#### [WORK REQUIRED]
Omit all pictures, then retype the data exactly as given.

[Before-and-after object lists]
╔══

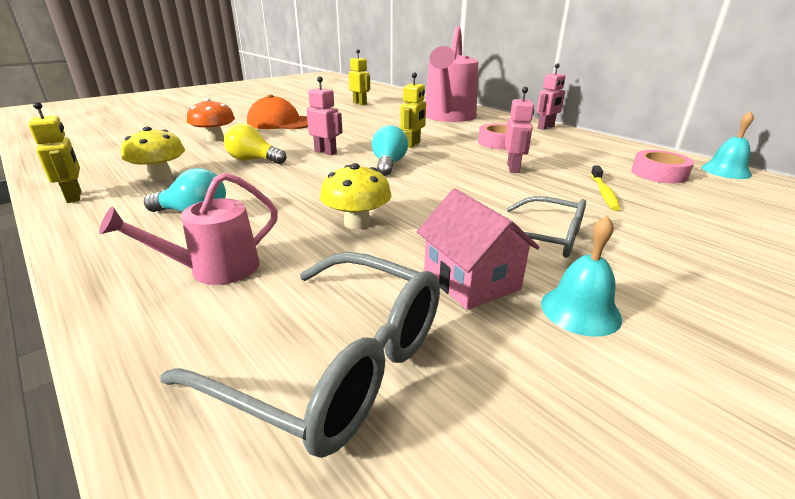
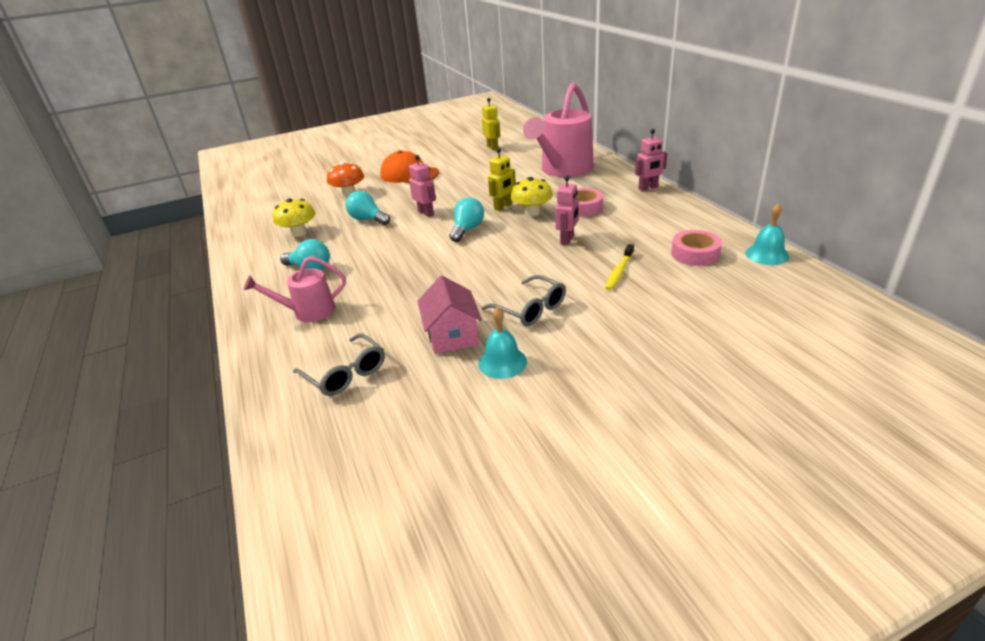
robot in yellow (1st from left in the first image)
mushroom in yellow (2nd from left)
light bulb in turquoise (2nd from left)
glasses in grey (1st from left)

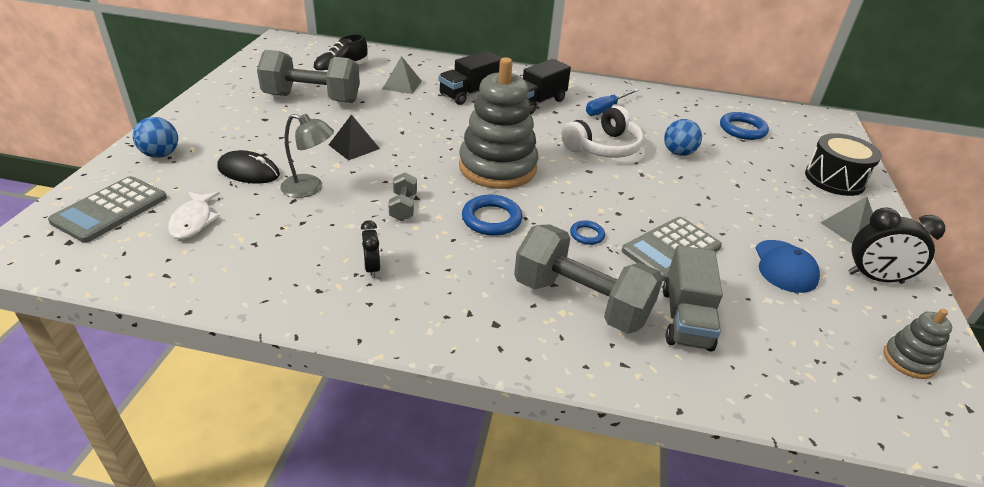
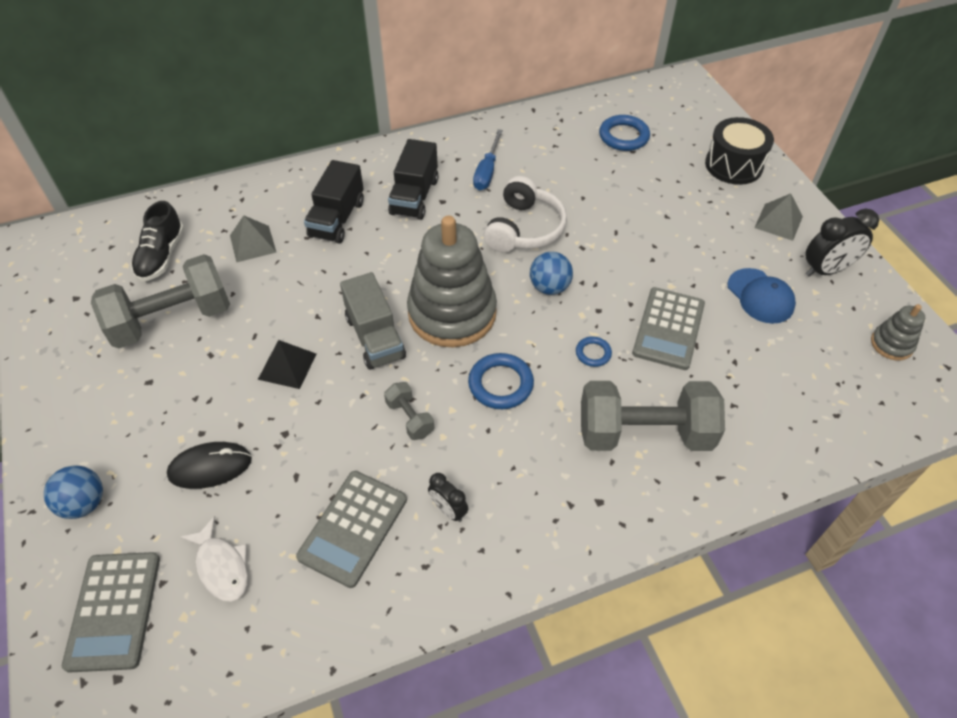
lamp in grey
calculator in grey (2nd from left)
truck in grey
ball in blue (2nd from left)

╚══

#### [SOLUTION TO THIS TASK]
robot in yellow (1st from left in the first image)
mushroom in yellow (2nd from left)
light bulb in turquoise (2nd from left)
glasses in grey (1st from left)

lamp in grey
calculator in grey (2nd from left)
truck in grey
ball in blue (2nd from left)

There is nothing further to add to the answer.